## Data extracts
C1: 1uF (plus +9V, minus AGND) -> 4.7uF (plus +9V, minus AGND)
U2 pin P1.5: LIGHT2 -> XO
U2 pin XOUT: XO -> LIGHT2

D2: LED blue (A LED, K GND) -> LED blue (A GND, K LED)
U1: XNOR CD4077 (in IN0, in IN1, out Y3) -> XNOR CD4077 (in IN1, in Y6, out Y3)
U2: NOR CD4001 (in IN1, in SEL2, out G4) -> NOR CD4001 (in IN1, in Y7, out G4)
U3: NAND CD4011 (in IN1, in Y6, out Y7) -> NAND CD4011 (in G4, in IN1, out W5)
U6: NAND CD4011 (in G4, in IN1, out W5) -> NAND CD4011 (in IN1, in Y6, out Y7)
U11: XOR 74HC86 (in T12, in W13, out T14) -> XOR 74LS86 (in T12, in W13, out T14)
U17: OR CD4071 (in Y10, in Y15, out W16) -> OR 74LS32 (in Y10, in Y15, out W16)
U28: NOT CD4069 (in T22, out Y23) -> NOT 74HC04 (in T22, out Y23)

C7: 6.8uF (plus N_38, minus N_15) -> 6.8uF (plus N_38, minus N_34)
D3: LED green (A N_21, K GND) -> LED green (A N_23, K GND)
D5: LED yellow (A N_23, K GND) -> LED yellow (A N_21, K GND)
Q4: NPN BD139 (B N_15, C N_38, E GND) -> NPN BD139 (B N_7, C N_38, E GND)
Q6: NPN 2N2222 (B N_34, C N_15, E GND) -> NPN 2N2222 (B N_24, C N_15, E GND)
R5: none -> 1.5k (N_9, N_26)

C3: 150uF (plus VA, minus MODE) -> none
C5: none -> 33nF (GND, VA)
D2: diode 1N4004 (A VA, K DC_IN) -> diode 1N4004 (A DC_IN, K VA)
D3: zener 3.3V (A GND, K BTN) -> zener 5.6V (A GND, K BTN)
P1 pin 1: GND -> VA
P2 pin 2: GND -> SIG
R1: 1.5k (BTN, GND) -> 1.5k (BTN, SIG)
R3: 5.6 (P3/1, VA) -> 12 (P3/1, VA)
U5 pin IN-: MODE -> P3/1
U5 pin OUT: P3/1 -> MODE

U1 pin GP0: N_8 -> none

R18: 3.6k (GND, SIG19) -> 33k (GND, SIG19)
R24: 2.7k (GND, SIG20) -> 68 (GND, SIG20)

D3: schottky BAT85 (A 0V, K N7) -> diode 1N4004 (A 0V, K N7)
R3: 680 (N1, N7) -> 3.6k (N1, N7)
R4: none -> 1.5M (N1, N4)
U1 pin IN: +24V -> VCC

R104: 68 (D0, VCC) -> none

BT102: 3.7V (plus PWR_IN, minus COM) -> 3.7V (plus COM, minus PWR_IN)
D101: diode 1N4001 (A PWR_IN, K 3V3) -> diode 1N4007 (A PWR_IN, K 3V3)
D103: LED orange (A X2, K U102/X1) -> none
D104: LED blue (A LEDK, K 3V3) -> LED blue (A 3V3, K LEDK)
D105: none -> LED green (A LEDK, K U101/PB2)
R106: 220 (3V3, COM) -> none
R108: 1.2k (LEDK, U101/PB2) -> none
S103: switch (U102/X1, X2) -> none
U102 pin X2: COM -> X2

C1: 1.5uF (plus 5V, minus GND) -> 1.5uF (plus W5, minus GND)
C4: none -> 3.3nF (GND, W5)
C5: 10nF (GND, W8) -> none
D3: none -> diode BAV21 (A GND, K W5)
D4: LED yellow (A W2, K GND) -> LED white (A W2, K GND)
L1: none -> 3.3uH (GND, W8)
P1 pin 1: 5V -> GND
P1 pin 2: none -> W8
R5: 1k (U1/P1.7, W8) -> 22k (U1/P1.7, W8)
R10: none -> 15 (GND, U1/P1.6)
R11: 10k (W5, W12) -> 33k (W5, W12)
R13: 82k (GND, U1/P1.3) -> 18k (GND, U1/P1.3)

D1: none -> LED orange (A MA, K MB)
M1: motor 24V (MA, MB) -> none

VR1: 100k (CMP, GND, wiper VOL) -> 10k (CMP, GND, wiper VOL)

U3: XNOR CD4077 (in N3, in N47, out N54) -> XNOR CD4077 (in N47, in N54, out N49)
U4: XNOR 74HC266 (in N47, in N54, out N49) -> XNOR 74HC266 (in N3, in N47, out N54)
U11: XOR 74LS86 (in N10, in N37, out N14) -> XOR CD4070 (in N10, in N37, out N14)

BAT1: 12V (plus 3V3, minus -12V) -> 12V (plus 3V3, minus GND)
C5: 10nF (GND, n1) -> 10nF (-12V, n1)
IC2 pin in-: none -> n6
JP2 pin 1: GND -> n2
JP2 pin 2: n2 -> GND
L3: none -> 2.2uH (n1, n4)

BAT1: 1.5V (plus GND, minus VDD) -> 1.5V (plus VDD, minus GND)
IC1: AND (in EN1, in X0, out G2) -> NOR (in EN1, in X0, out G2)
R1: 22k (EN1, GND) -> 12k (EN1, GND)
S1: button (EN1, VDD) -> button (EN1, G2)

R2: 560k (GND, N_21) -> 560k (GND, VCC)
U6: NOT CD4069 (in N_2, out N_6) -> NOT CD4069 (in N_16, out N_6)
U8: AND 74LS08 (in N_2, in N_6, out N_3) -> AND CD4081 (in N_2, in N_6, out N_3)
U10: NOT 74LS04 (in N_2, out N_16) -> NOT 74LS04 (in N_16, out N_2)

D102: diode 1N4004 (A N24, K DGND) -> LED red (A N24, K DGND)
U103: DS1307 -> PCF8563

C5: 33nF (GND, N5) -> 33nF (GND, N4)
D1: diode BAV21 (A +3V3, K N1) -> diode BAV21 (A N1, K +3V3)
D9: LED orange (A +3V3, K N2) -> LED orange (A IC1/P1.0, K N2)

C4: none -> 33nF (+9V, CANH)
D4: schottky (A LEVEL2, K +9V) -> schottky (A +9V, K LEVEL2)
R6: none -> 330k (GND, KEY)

## Task instructions
Repeat each record above precisely as written.

## Answer for this exercise
C1: 1uF (plus +9V, minus AGND) -> 4.7uF (plus +9V, minus AGND)
U2 pin P1.5: LIGHT2 -> XO
U2 pin XOUT: XO -> LIGHT2

D2: LED blue (A LED, K GND) -> LED blue (A GND, K LED)
U1: XNOR CD4077 (in IN0, in IN1, out Y3) -> XNOR CD4077 (in IN1, in Y6, out Y3)
U2: NOR CD4001 (in IN1, in SEL2, out G4) -> NOR CD4001 (in IN1, in Y7, out G4)
U3: NAND CD4011 (in IN1, in Y6, out Y7) -> NAND CD4011 (in G4, in IN1, out W5)
U6: NAND CD4011 (in G4, in IN1, out W5) -> NAND CD4011 (in IN1, in Y6, out Y7)
U11: XOR 74HC86 (in T12, in W13, out T14) -> XOR 74LS86 (in T12, in W13, out T14)
U17: OR CD4071 (in Y10, in Y15, out W16) -> OR 74LS32 (in Y10, in Y15, out W16)
U28: NOT CD4069 (in T22, out Y23) -> NOT 74HC04 (in T22, out Y23)

C7: 6.8uF (plus N_38, minus N_15) -> 6.8uF (plus N_38, minus N_34)
D3: LED green (A N_21, K GND) -> LED green (A N_23, K GND)
D5: LED yellow (A N_23, K GND) -> LED yellow (A N_21, K GND)
Q4: NPN BD139 (B N_15, C N_38, E GND) -> NPN BD139 (B N_7, C N_38, E GND)
Q6: NPN 2N2222 (B N_34, C N_15, E GND) -> NPN 2N2222 (B N_24, C N_15, E GND)
R5: none -> 1.5k (N_9, N_26)

C3: 150uF (plus VA, minus MODE) -> none
C5: none -> 33nF (GND, VA)
D2: diode 1N4004 (A VA, K DC_IN) -> diode 1N4004 (A DC_IN, K VA)
D3: zener 3.3V (A GND, K BTN) -> zener 5.6V (A GND, K BTN)
P1 pin 1: GND -> VA
P2 pin 2: GND -> SIG
R1: 1.5k (BTN, GND) -> 1.5k (BTN, SIG)
R3: 5.6 (P3/1, VA) -> 12 (P3/1, VA)
U5 pin IN-: MODE -> P3/1
U5 pin OUT: P3/1 -> MODE

U1 pin GP0: N_8 -> none

R18: 3.6k (GND, SIG19) -> 33k (GND, SIG19)
R24: 2.7k (GND, SIG20) -> 68 (GND, SIG20)

D3: schottky BAT85 (A 0V, K N7) -> diode 1N4004 (A 0V, K N7)
R3: 680 (N1, N7) -> 3.6k (N1, N7)
R4: none -> 1.5M (N1, N4)
U1 pin IN: +24V -> VCC

R104: 68 (D0, VCC) -> none

BT102: 3.7V (plus PWR_IN, minus COM) -> 3.7V (plus COM, minus PWR_IN)
D101: diode 1N4001 (A PWR_IN, K 3V3) -> diode 1N4007 (A PWR_IN, K 3V3)
D103: LED orange (A X2, K U102/X1) -> none
D104: LED blue (A LEDK, K 3V3) -> LED blue (A 3V3, K LEDK)
D105: none -> LED green (A LEDK, K U101/PB2)
R106: 220 (3V3, COM) -> none
R108: 1.2k (LEDK, U101/PB2) -> none
S103: switch (U102/X1, X2) -> none
U102 pin X2: COM -> X2

C1: 1.5uF (plus 5V, minus GND) -> 1.5uF (plus W5, minus GND)
C4: none -> 3.3nF (GND, W5)
C5: 10nF (GND, W8) -> none
D3: none -> diode BAV21 (A GND, K W5)
D4: LED yellow (A W2, K GND) -> LED white (A W2, K GND)
L1: none -> 3.3uH (GND, W8)
P1 pin 1: 5V -> GND
P1 pin 2: none -> W8
R5: 1k (U1/P1.7, W8) -> 22k (U1/P1.7, W8)
R10: none -> 15 (GND, U1/P1.6)
R11: 10k (W5, W12) -> 33k (W5, W12)
R13: 82k (GND, U1/P1.3) -> 18k (GND, U1/P1.3)

D1: none -> LED orange (A MA, K MB)
M1: motor 24V (MA, MB) -> none

VR1: 100k (CMP, GND, wiper VOL) -> 10k (CMP, GND, wiper VOL)

U3: XNOR CD4077 (in N3, in N47, out N54) -> XNOR CD4077 (in N47, in N54, out N49)
U4: XNOR 74HC266 (in N47, in N54, out N49) -> XNOR 74HC266 (in N3, in N47, out N54)
U11: XOR 74LS86 (in N10, in N37, out N14) -> XOR CD4070 (in N10, in N37, out N14)

BAT1: 12V (plus 3V3, minus -12V) -> 12V (plus 3V3, minus GND)
C5: 10nF (GND, n1) -> 10nF (-12V, n1)
IC2 pin in-: none -> n6
JP2 pin 1: GND -> n2
JP2 pin 2: n2 -> GND
L3: none -> 2.2uH (n1, n4)

BAT1: 1.5V (plus GND, minus VDD) -> 1.5V (plus VDD, minus GND)
IC1: AND (in EN1, in X0, out G2) -> NOR (in EN1, in X0, out G2)
R1: 22k (EN1, GND) -> 12k (EN1, GND)
S1: button (EN1, VDD) -> button (EN1, G2)

R2: 560k (GND, N_21) -> 560k (GND, VCC)
U6: NOT CD4069 (in N_2, out N_6) -> NOT CD4069 (in N_16, out N_6)
U8: AND 74LS08 (in N_2, in N_6, out N_3) -> AND CD4081 (in N_2, in N_6, out N_3)
U10: NOT 74LS04 (in N_2, out N_16) -> NOT 74LS04 (in N_16, out N_2)

D102: diode 1N4004 (A N24, K DGND) -> LED red (A N24, K DGND)
U103: DS1307 -> PCF8563

C5: 33nF (GND, N5) -> 33nF (GND, N4)
D1: diode BAV21 (A +3V3, K N1) -> diode BAV21 (A N1, K +3V3)
D9: LED orange (A +3V3, K N2) -> LED orange (A IC1/P1.0, K N2)

C4: none -> 33nF (+9V, CANH)
D4: schottky (A LEVEL2, K +9V) -> schottky (A +9V, K LEVEL2)
R6: none -> 330k (GND, KEY)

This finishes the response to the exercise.